■ WORK ORDER ■
Below is a set of records; reproduce them exactly without their pictures.
════════
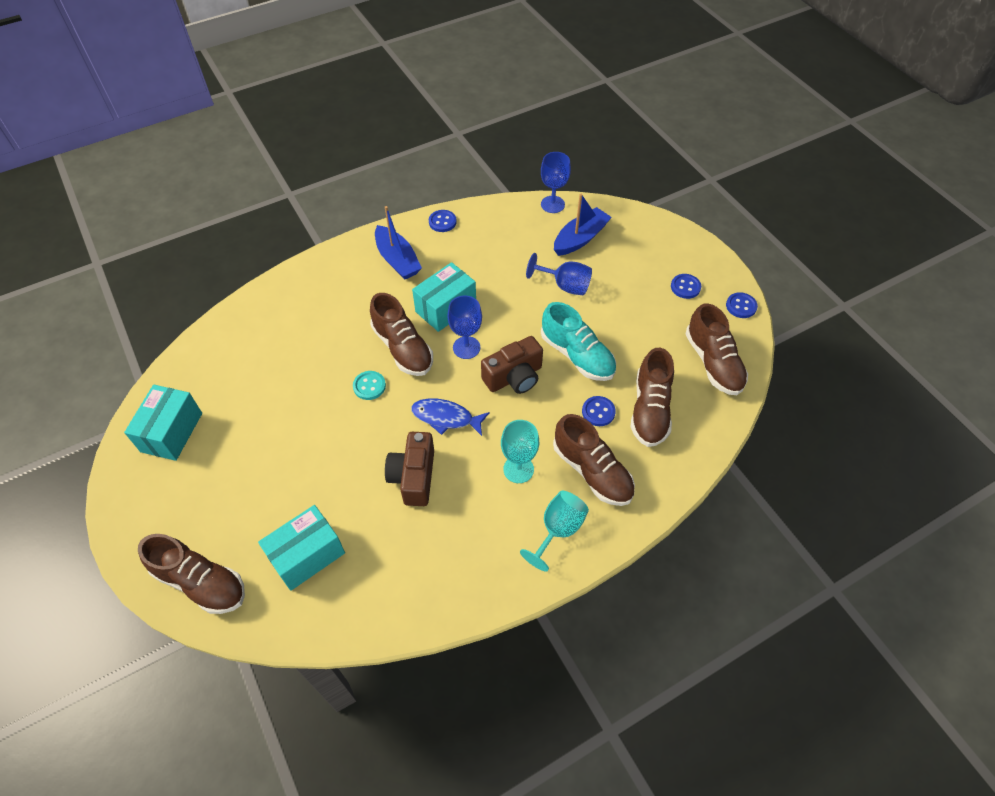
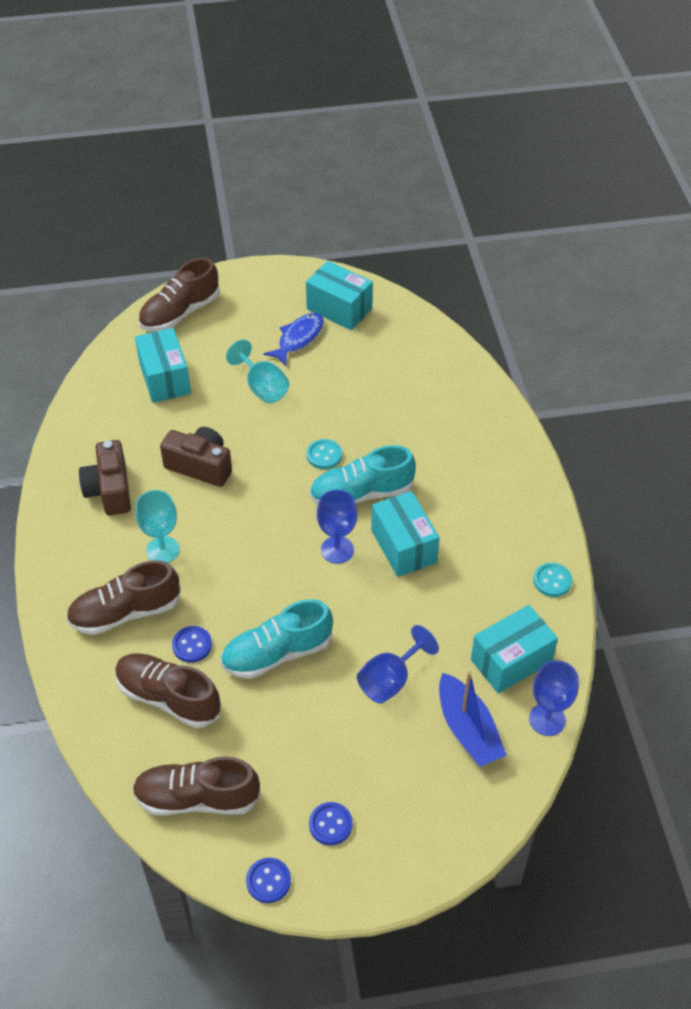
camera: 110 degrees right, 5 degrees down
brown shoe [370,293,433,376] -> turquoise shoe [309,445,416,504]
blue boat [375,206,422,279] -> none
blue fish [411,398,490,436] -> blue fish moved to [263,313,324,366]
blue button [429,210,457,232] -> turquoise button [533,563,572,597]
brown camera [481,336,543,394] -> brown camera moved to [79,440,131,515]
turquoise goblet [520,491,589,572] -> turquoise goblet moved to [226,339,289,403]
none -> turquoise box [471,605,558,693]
════════
■ TASK RESULT ■
camera: 110 degrees right, 5 degrees down
brown shoe [370,293,433,376] -> turquoise shoe [309,445,416,504]
blue boat [375,206,422,279] -> none
blue fish [411,398,490,436] -> blue fish moved to [263,313,324,366]
blue button [429,210,457,232] -> turquoise button [533,563,572,597]
brown camera [481,336,543,394] -> brown camera moved to [79,440,131,515]
turquoise goblet [520,491,589,572] -> turquoise goblet moved to [226,339,289,403]
none -> turquoise box [471,605,558,693]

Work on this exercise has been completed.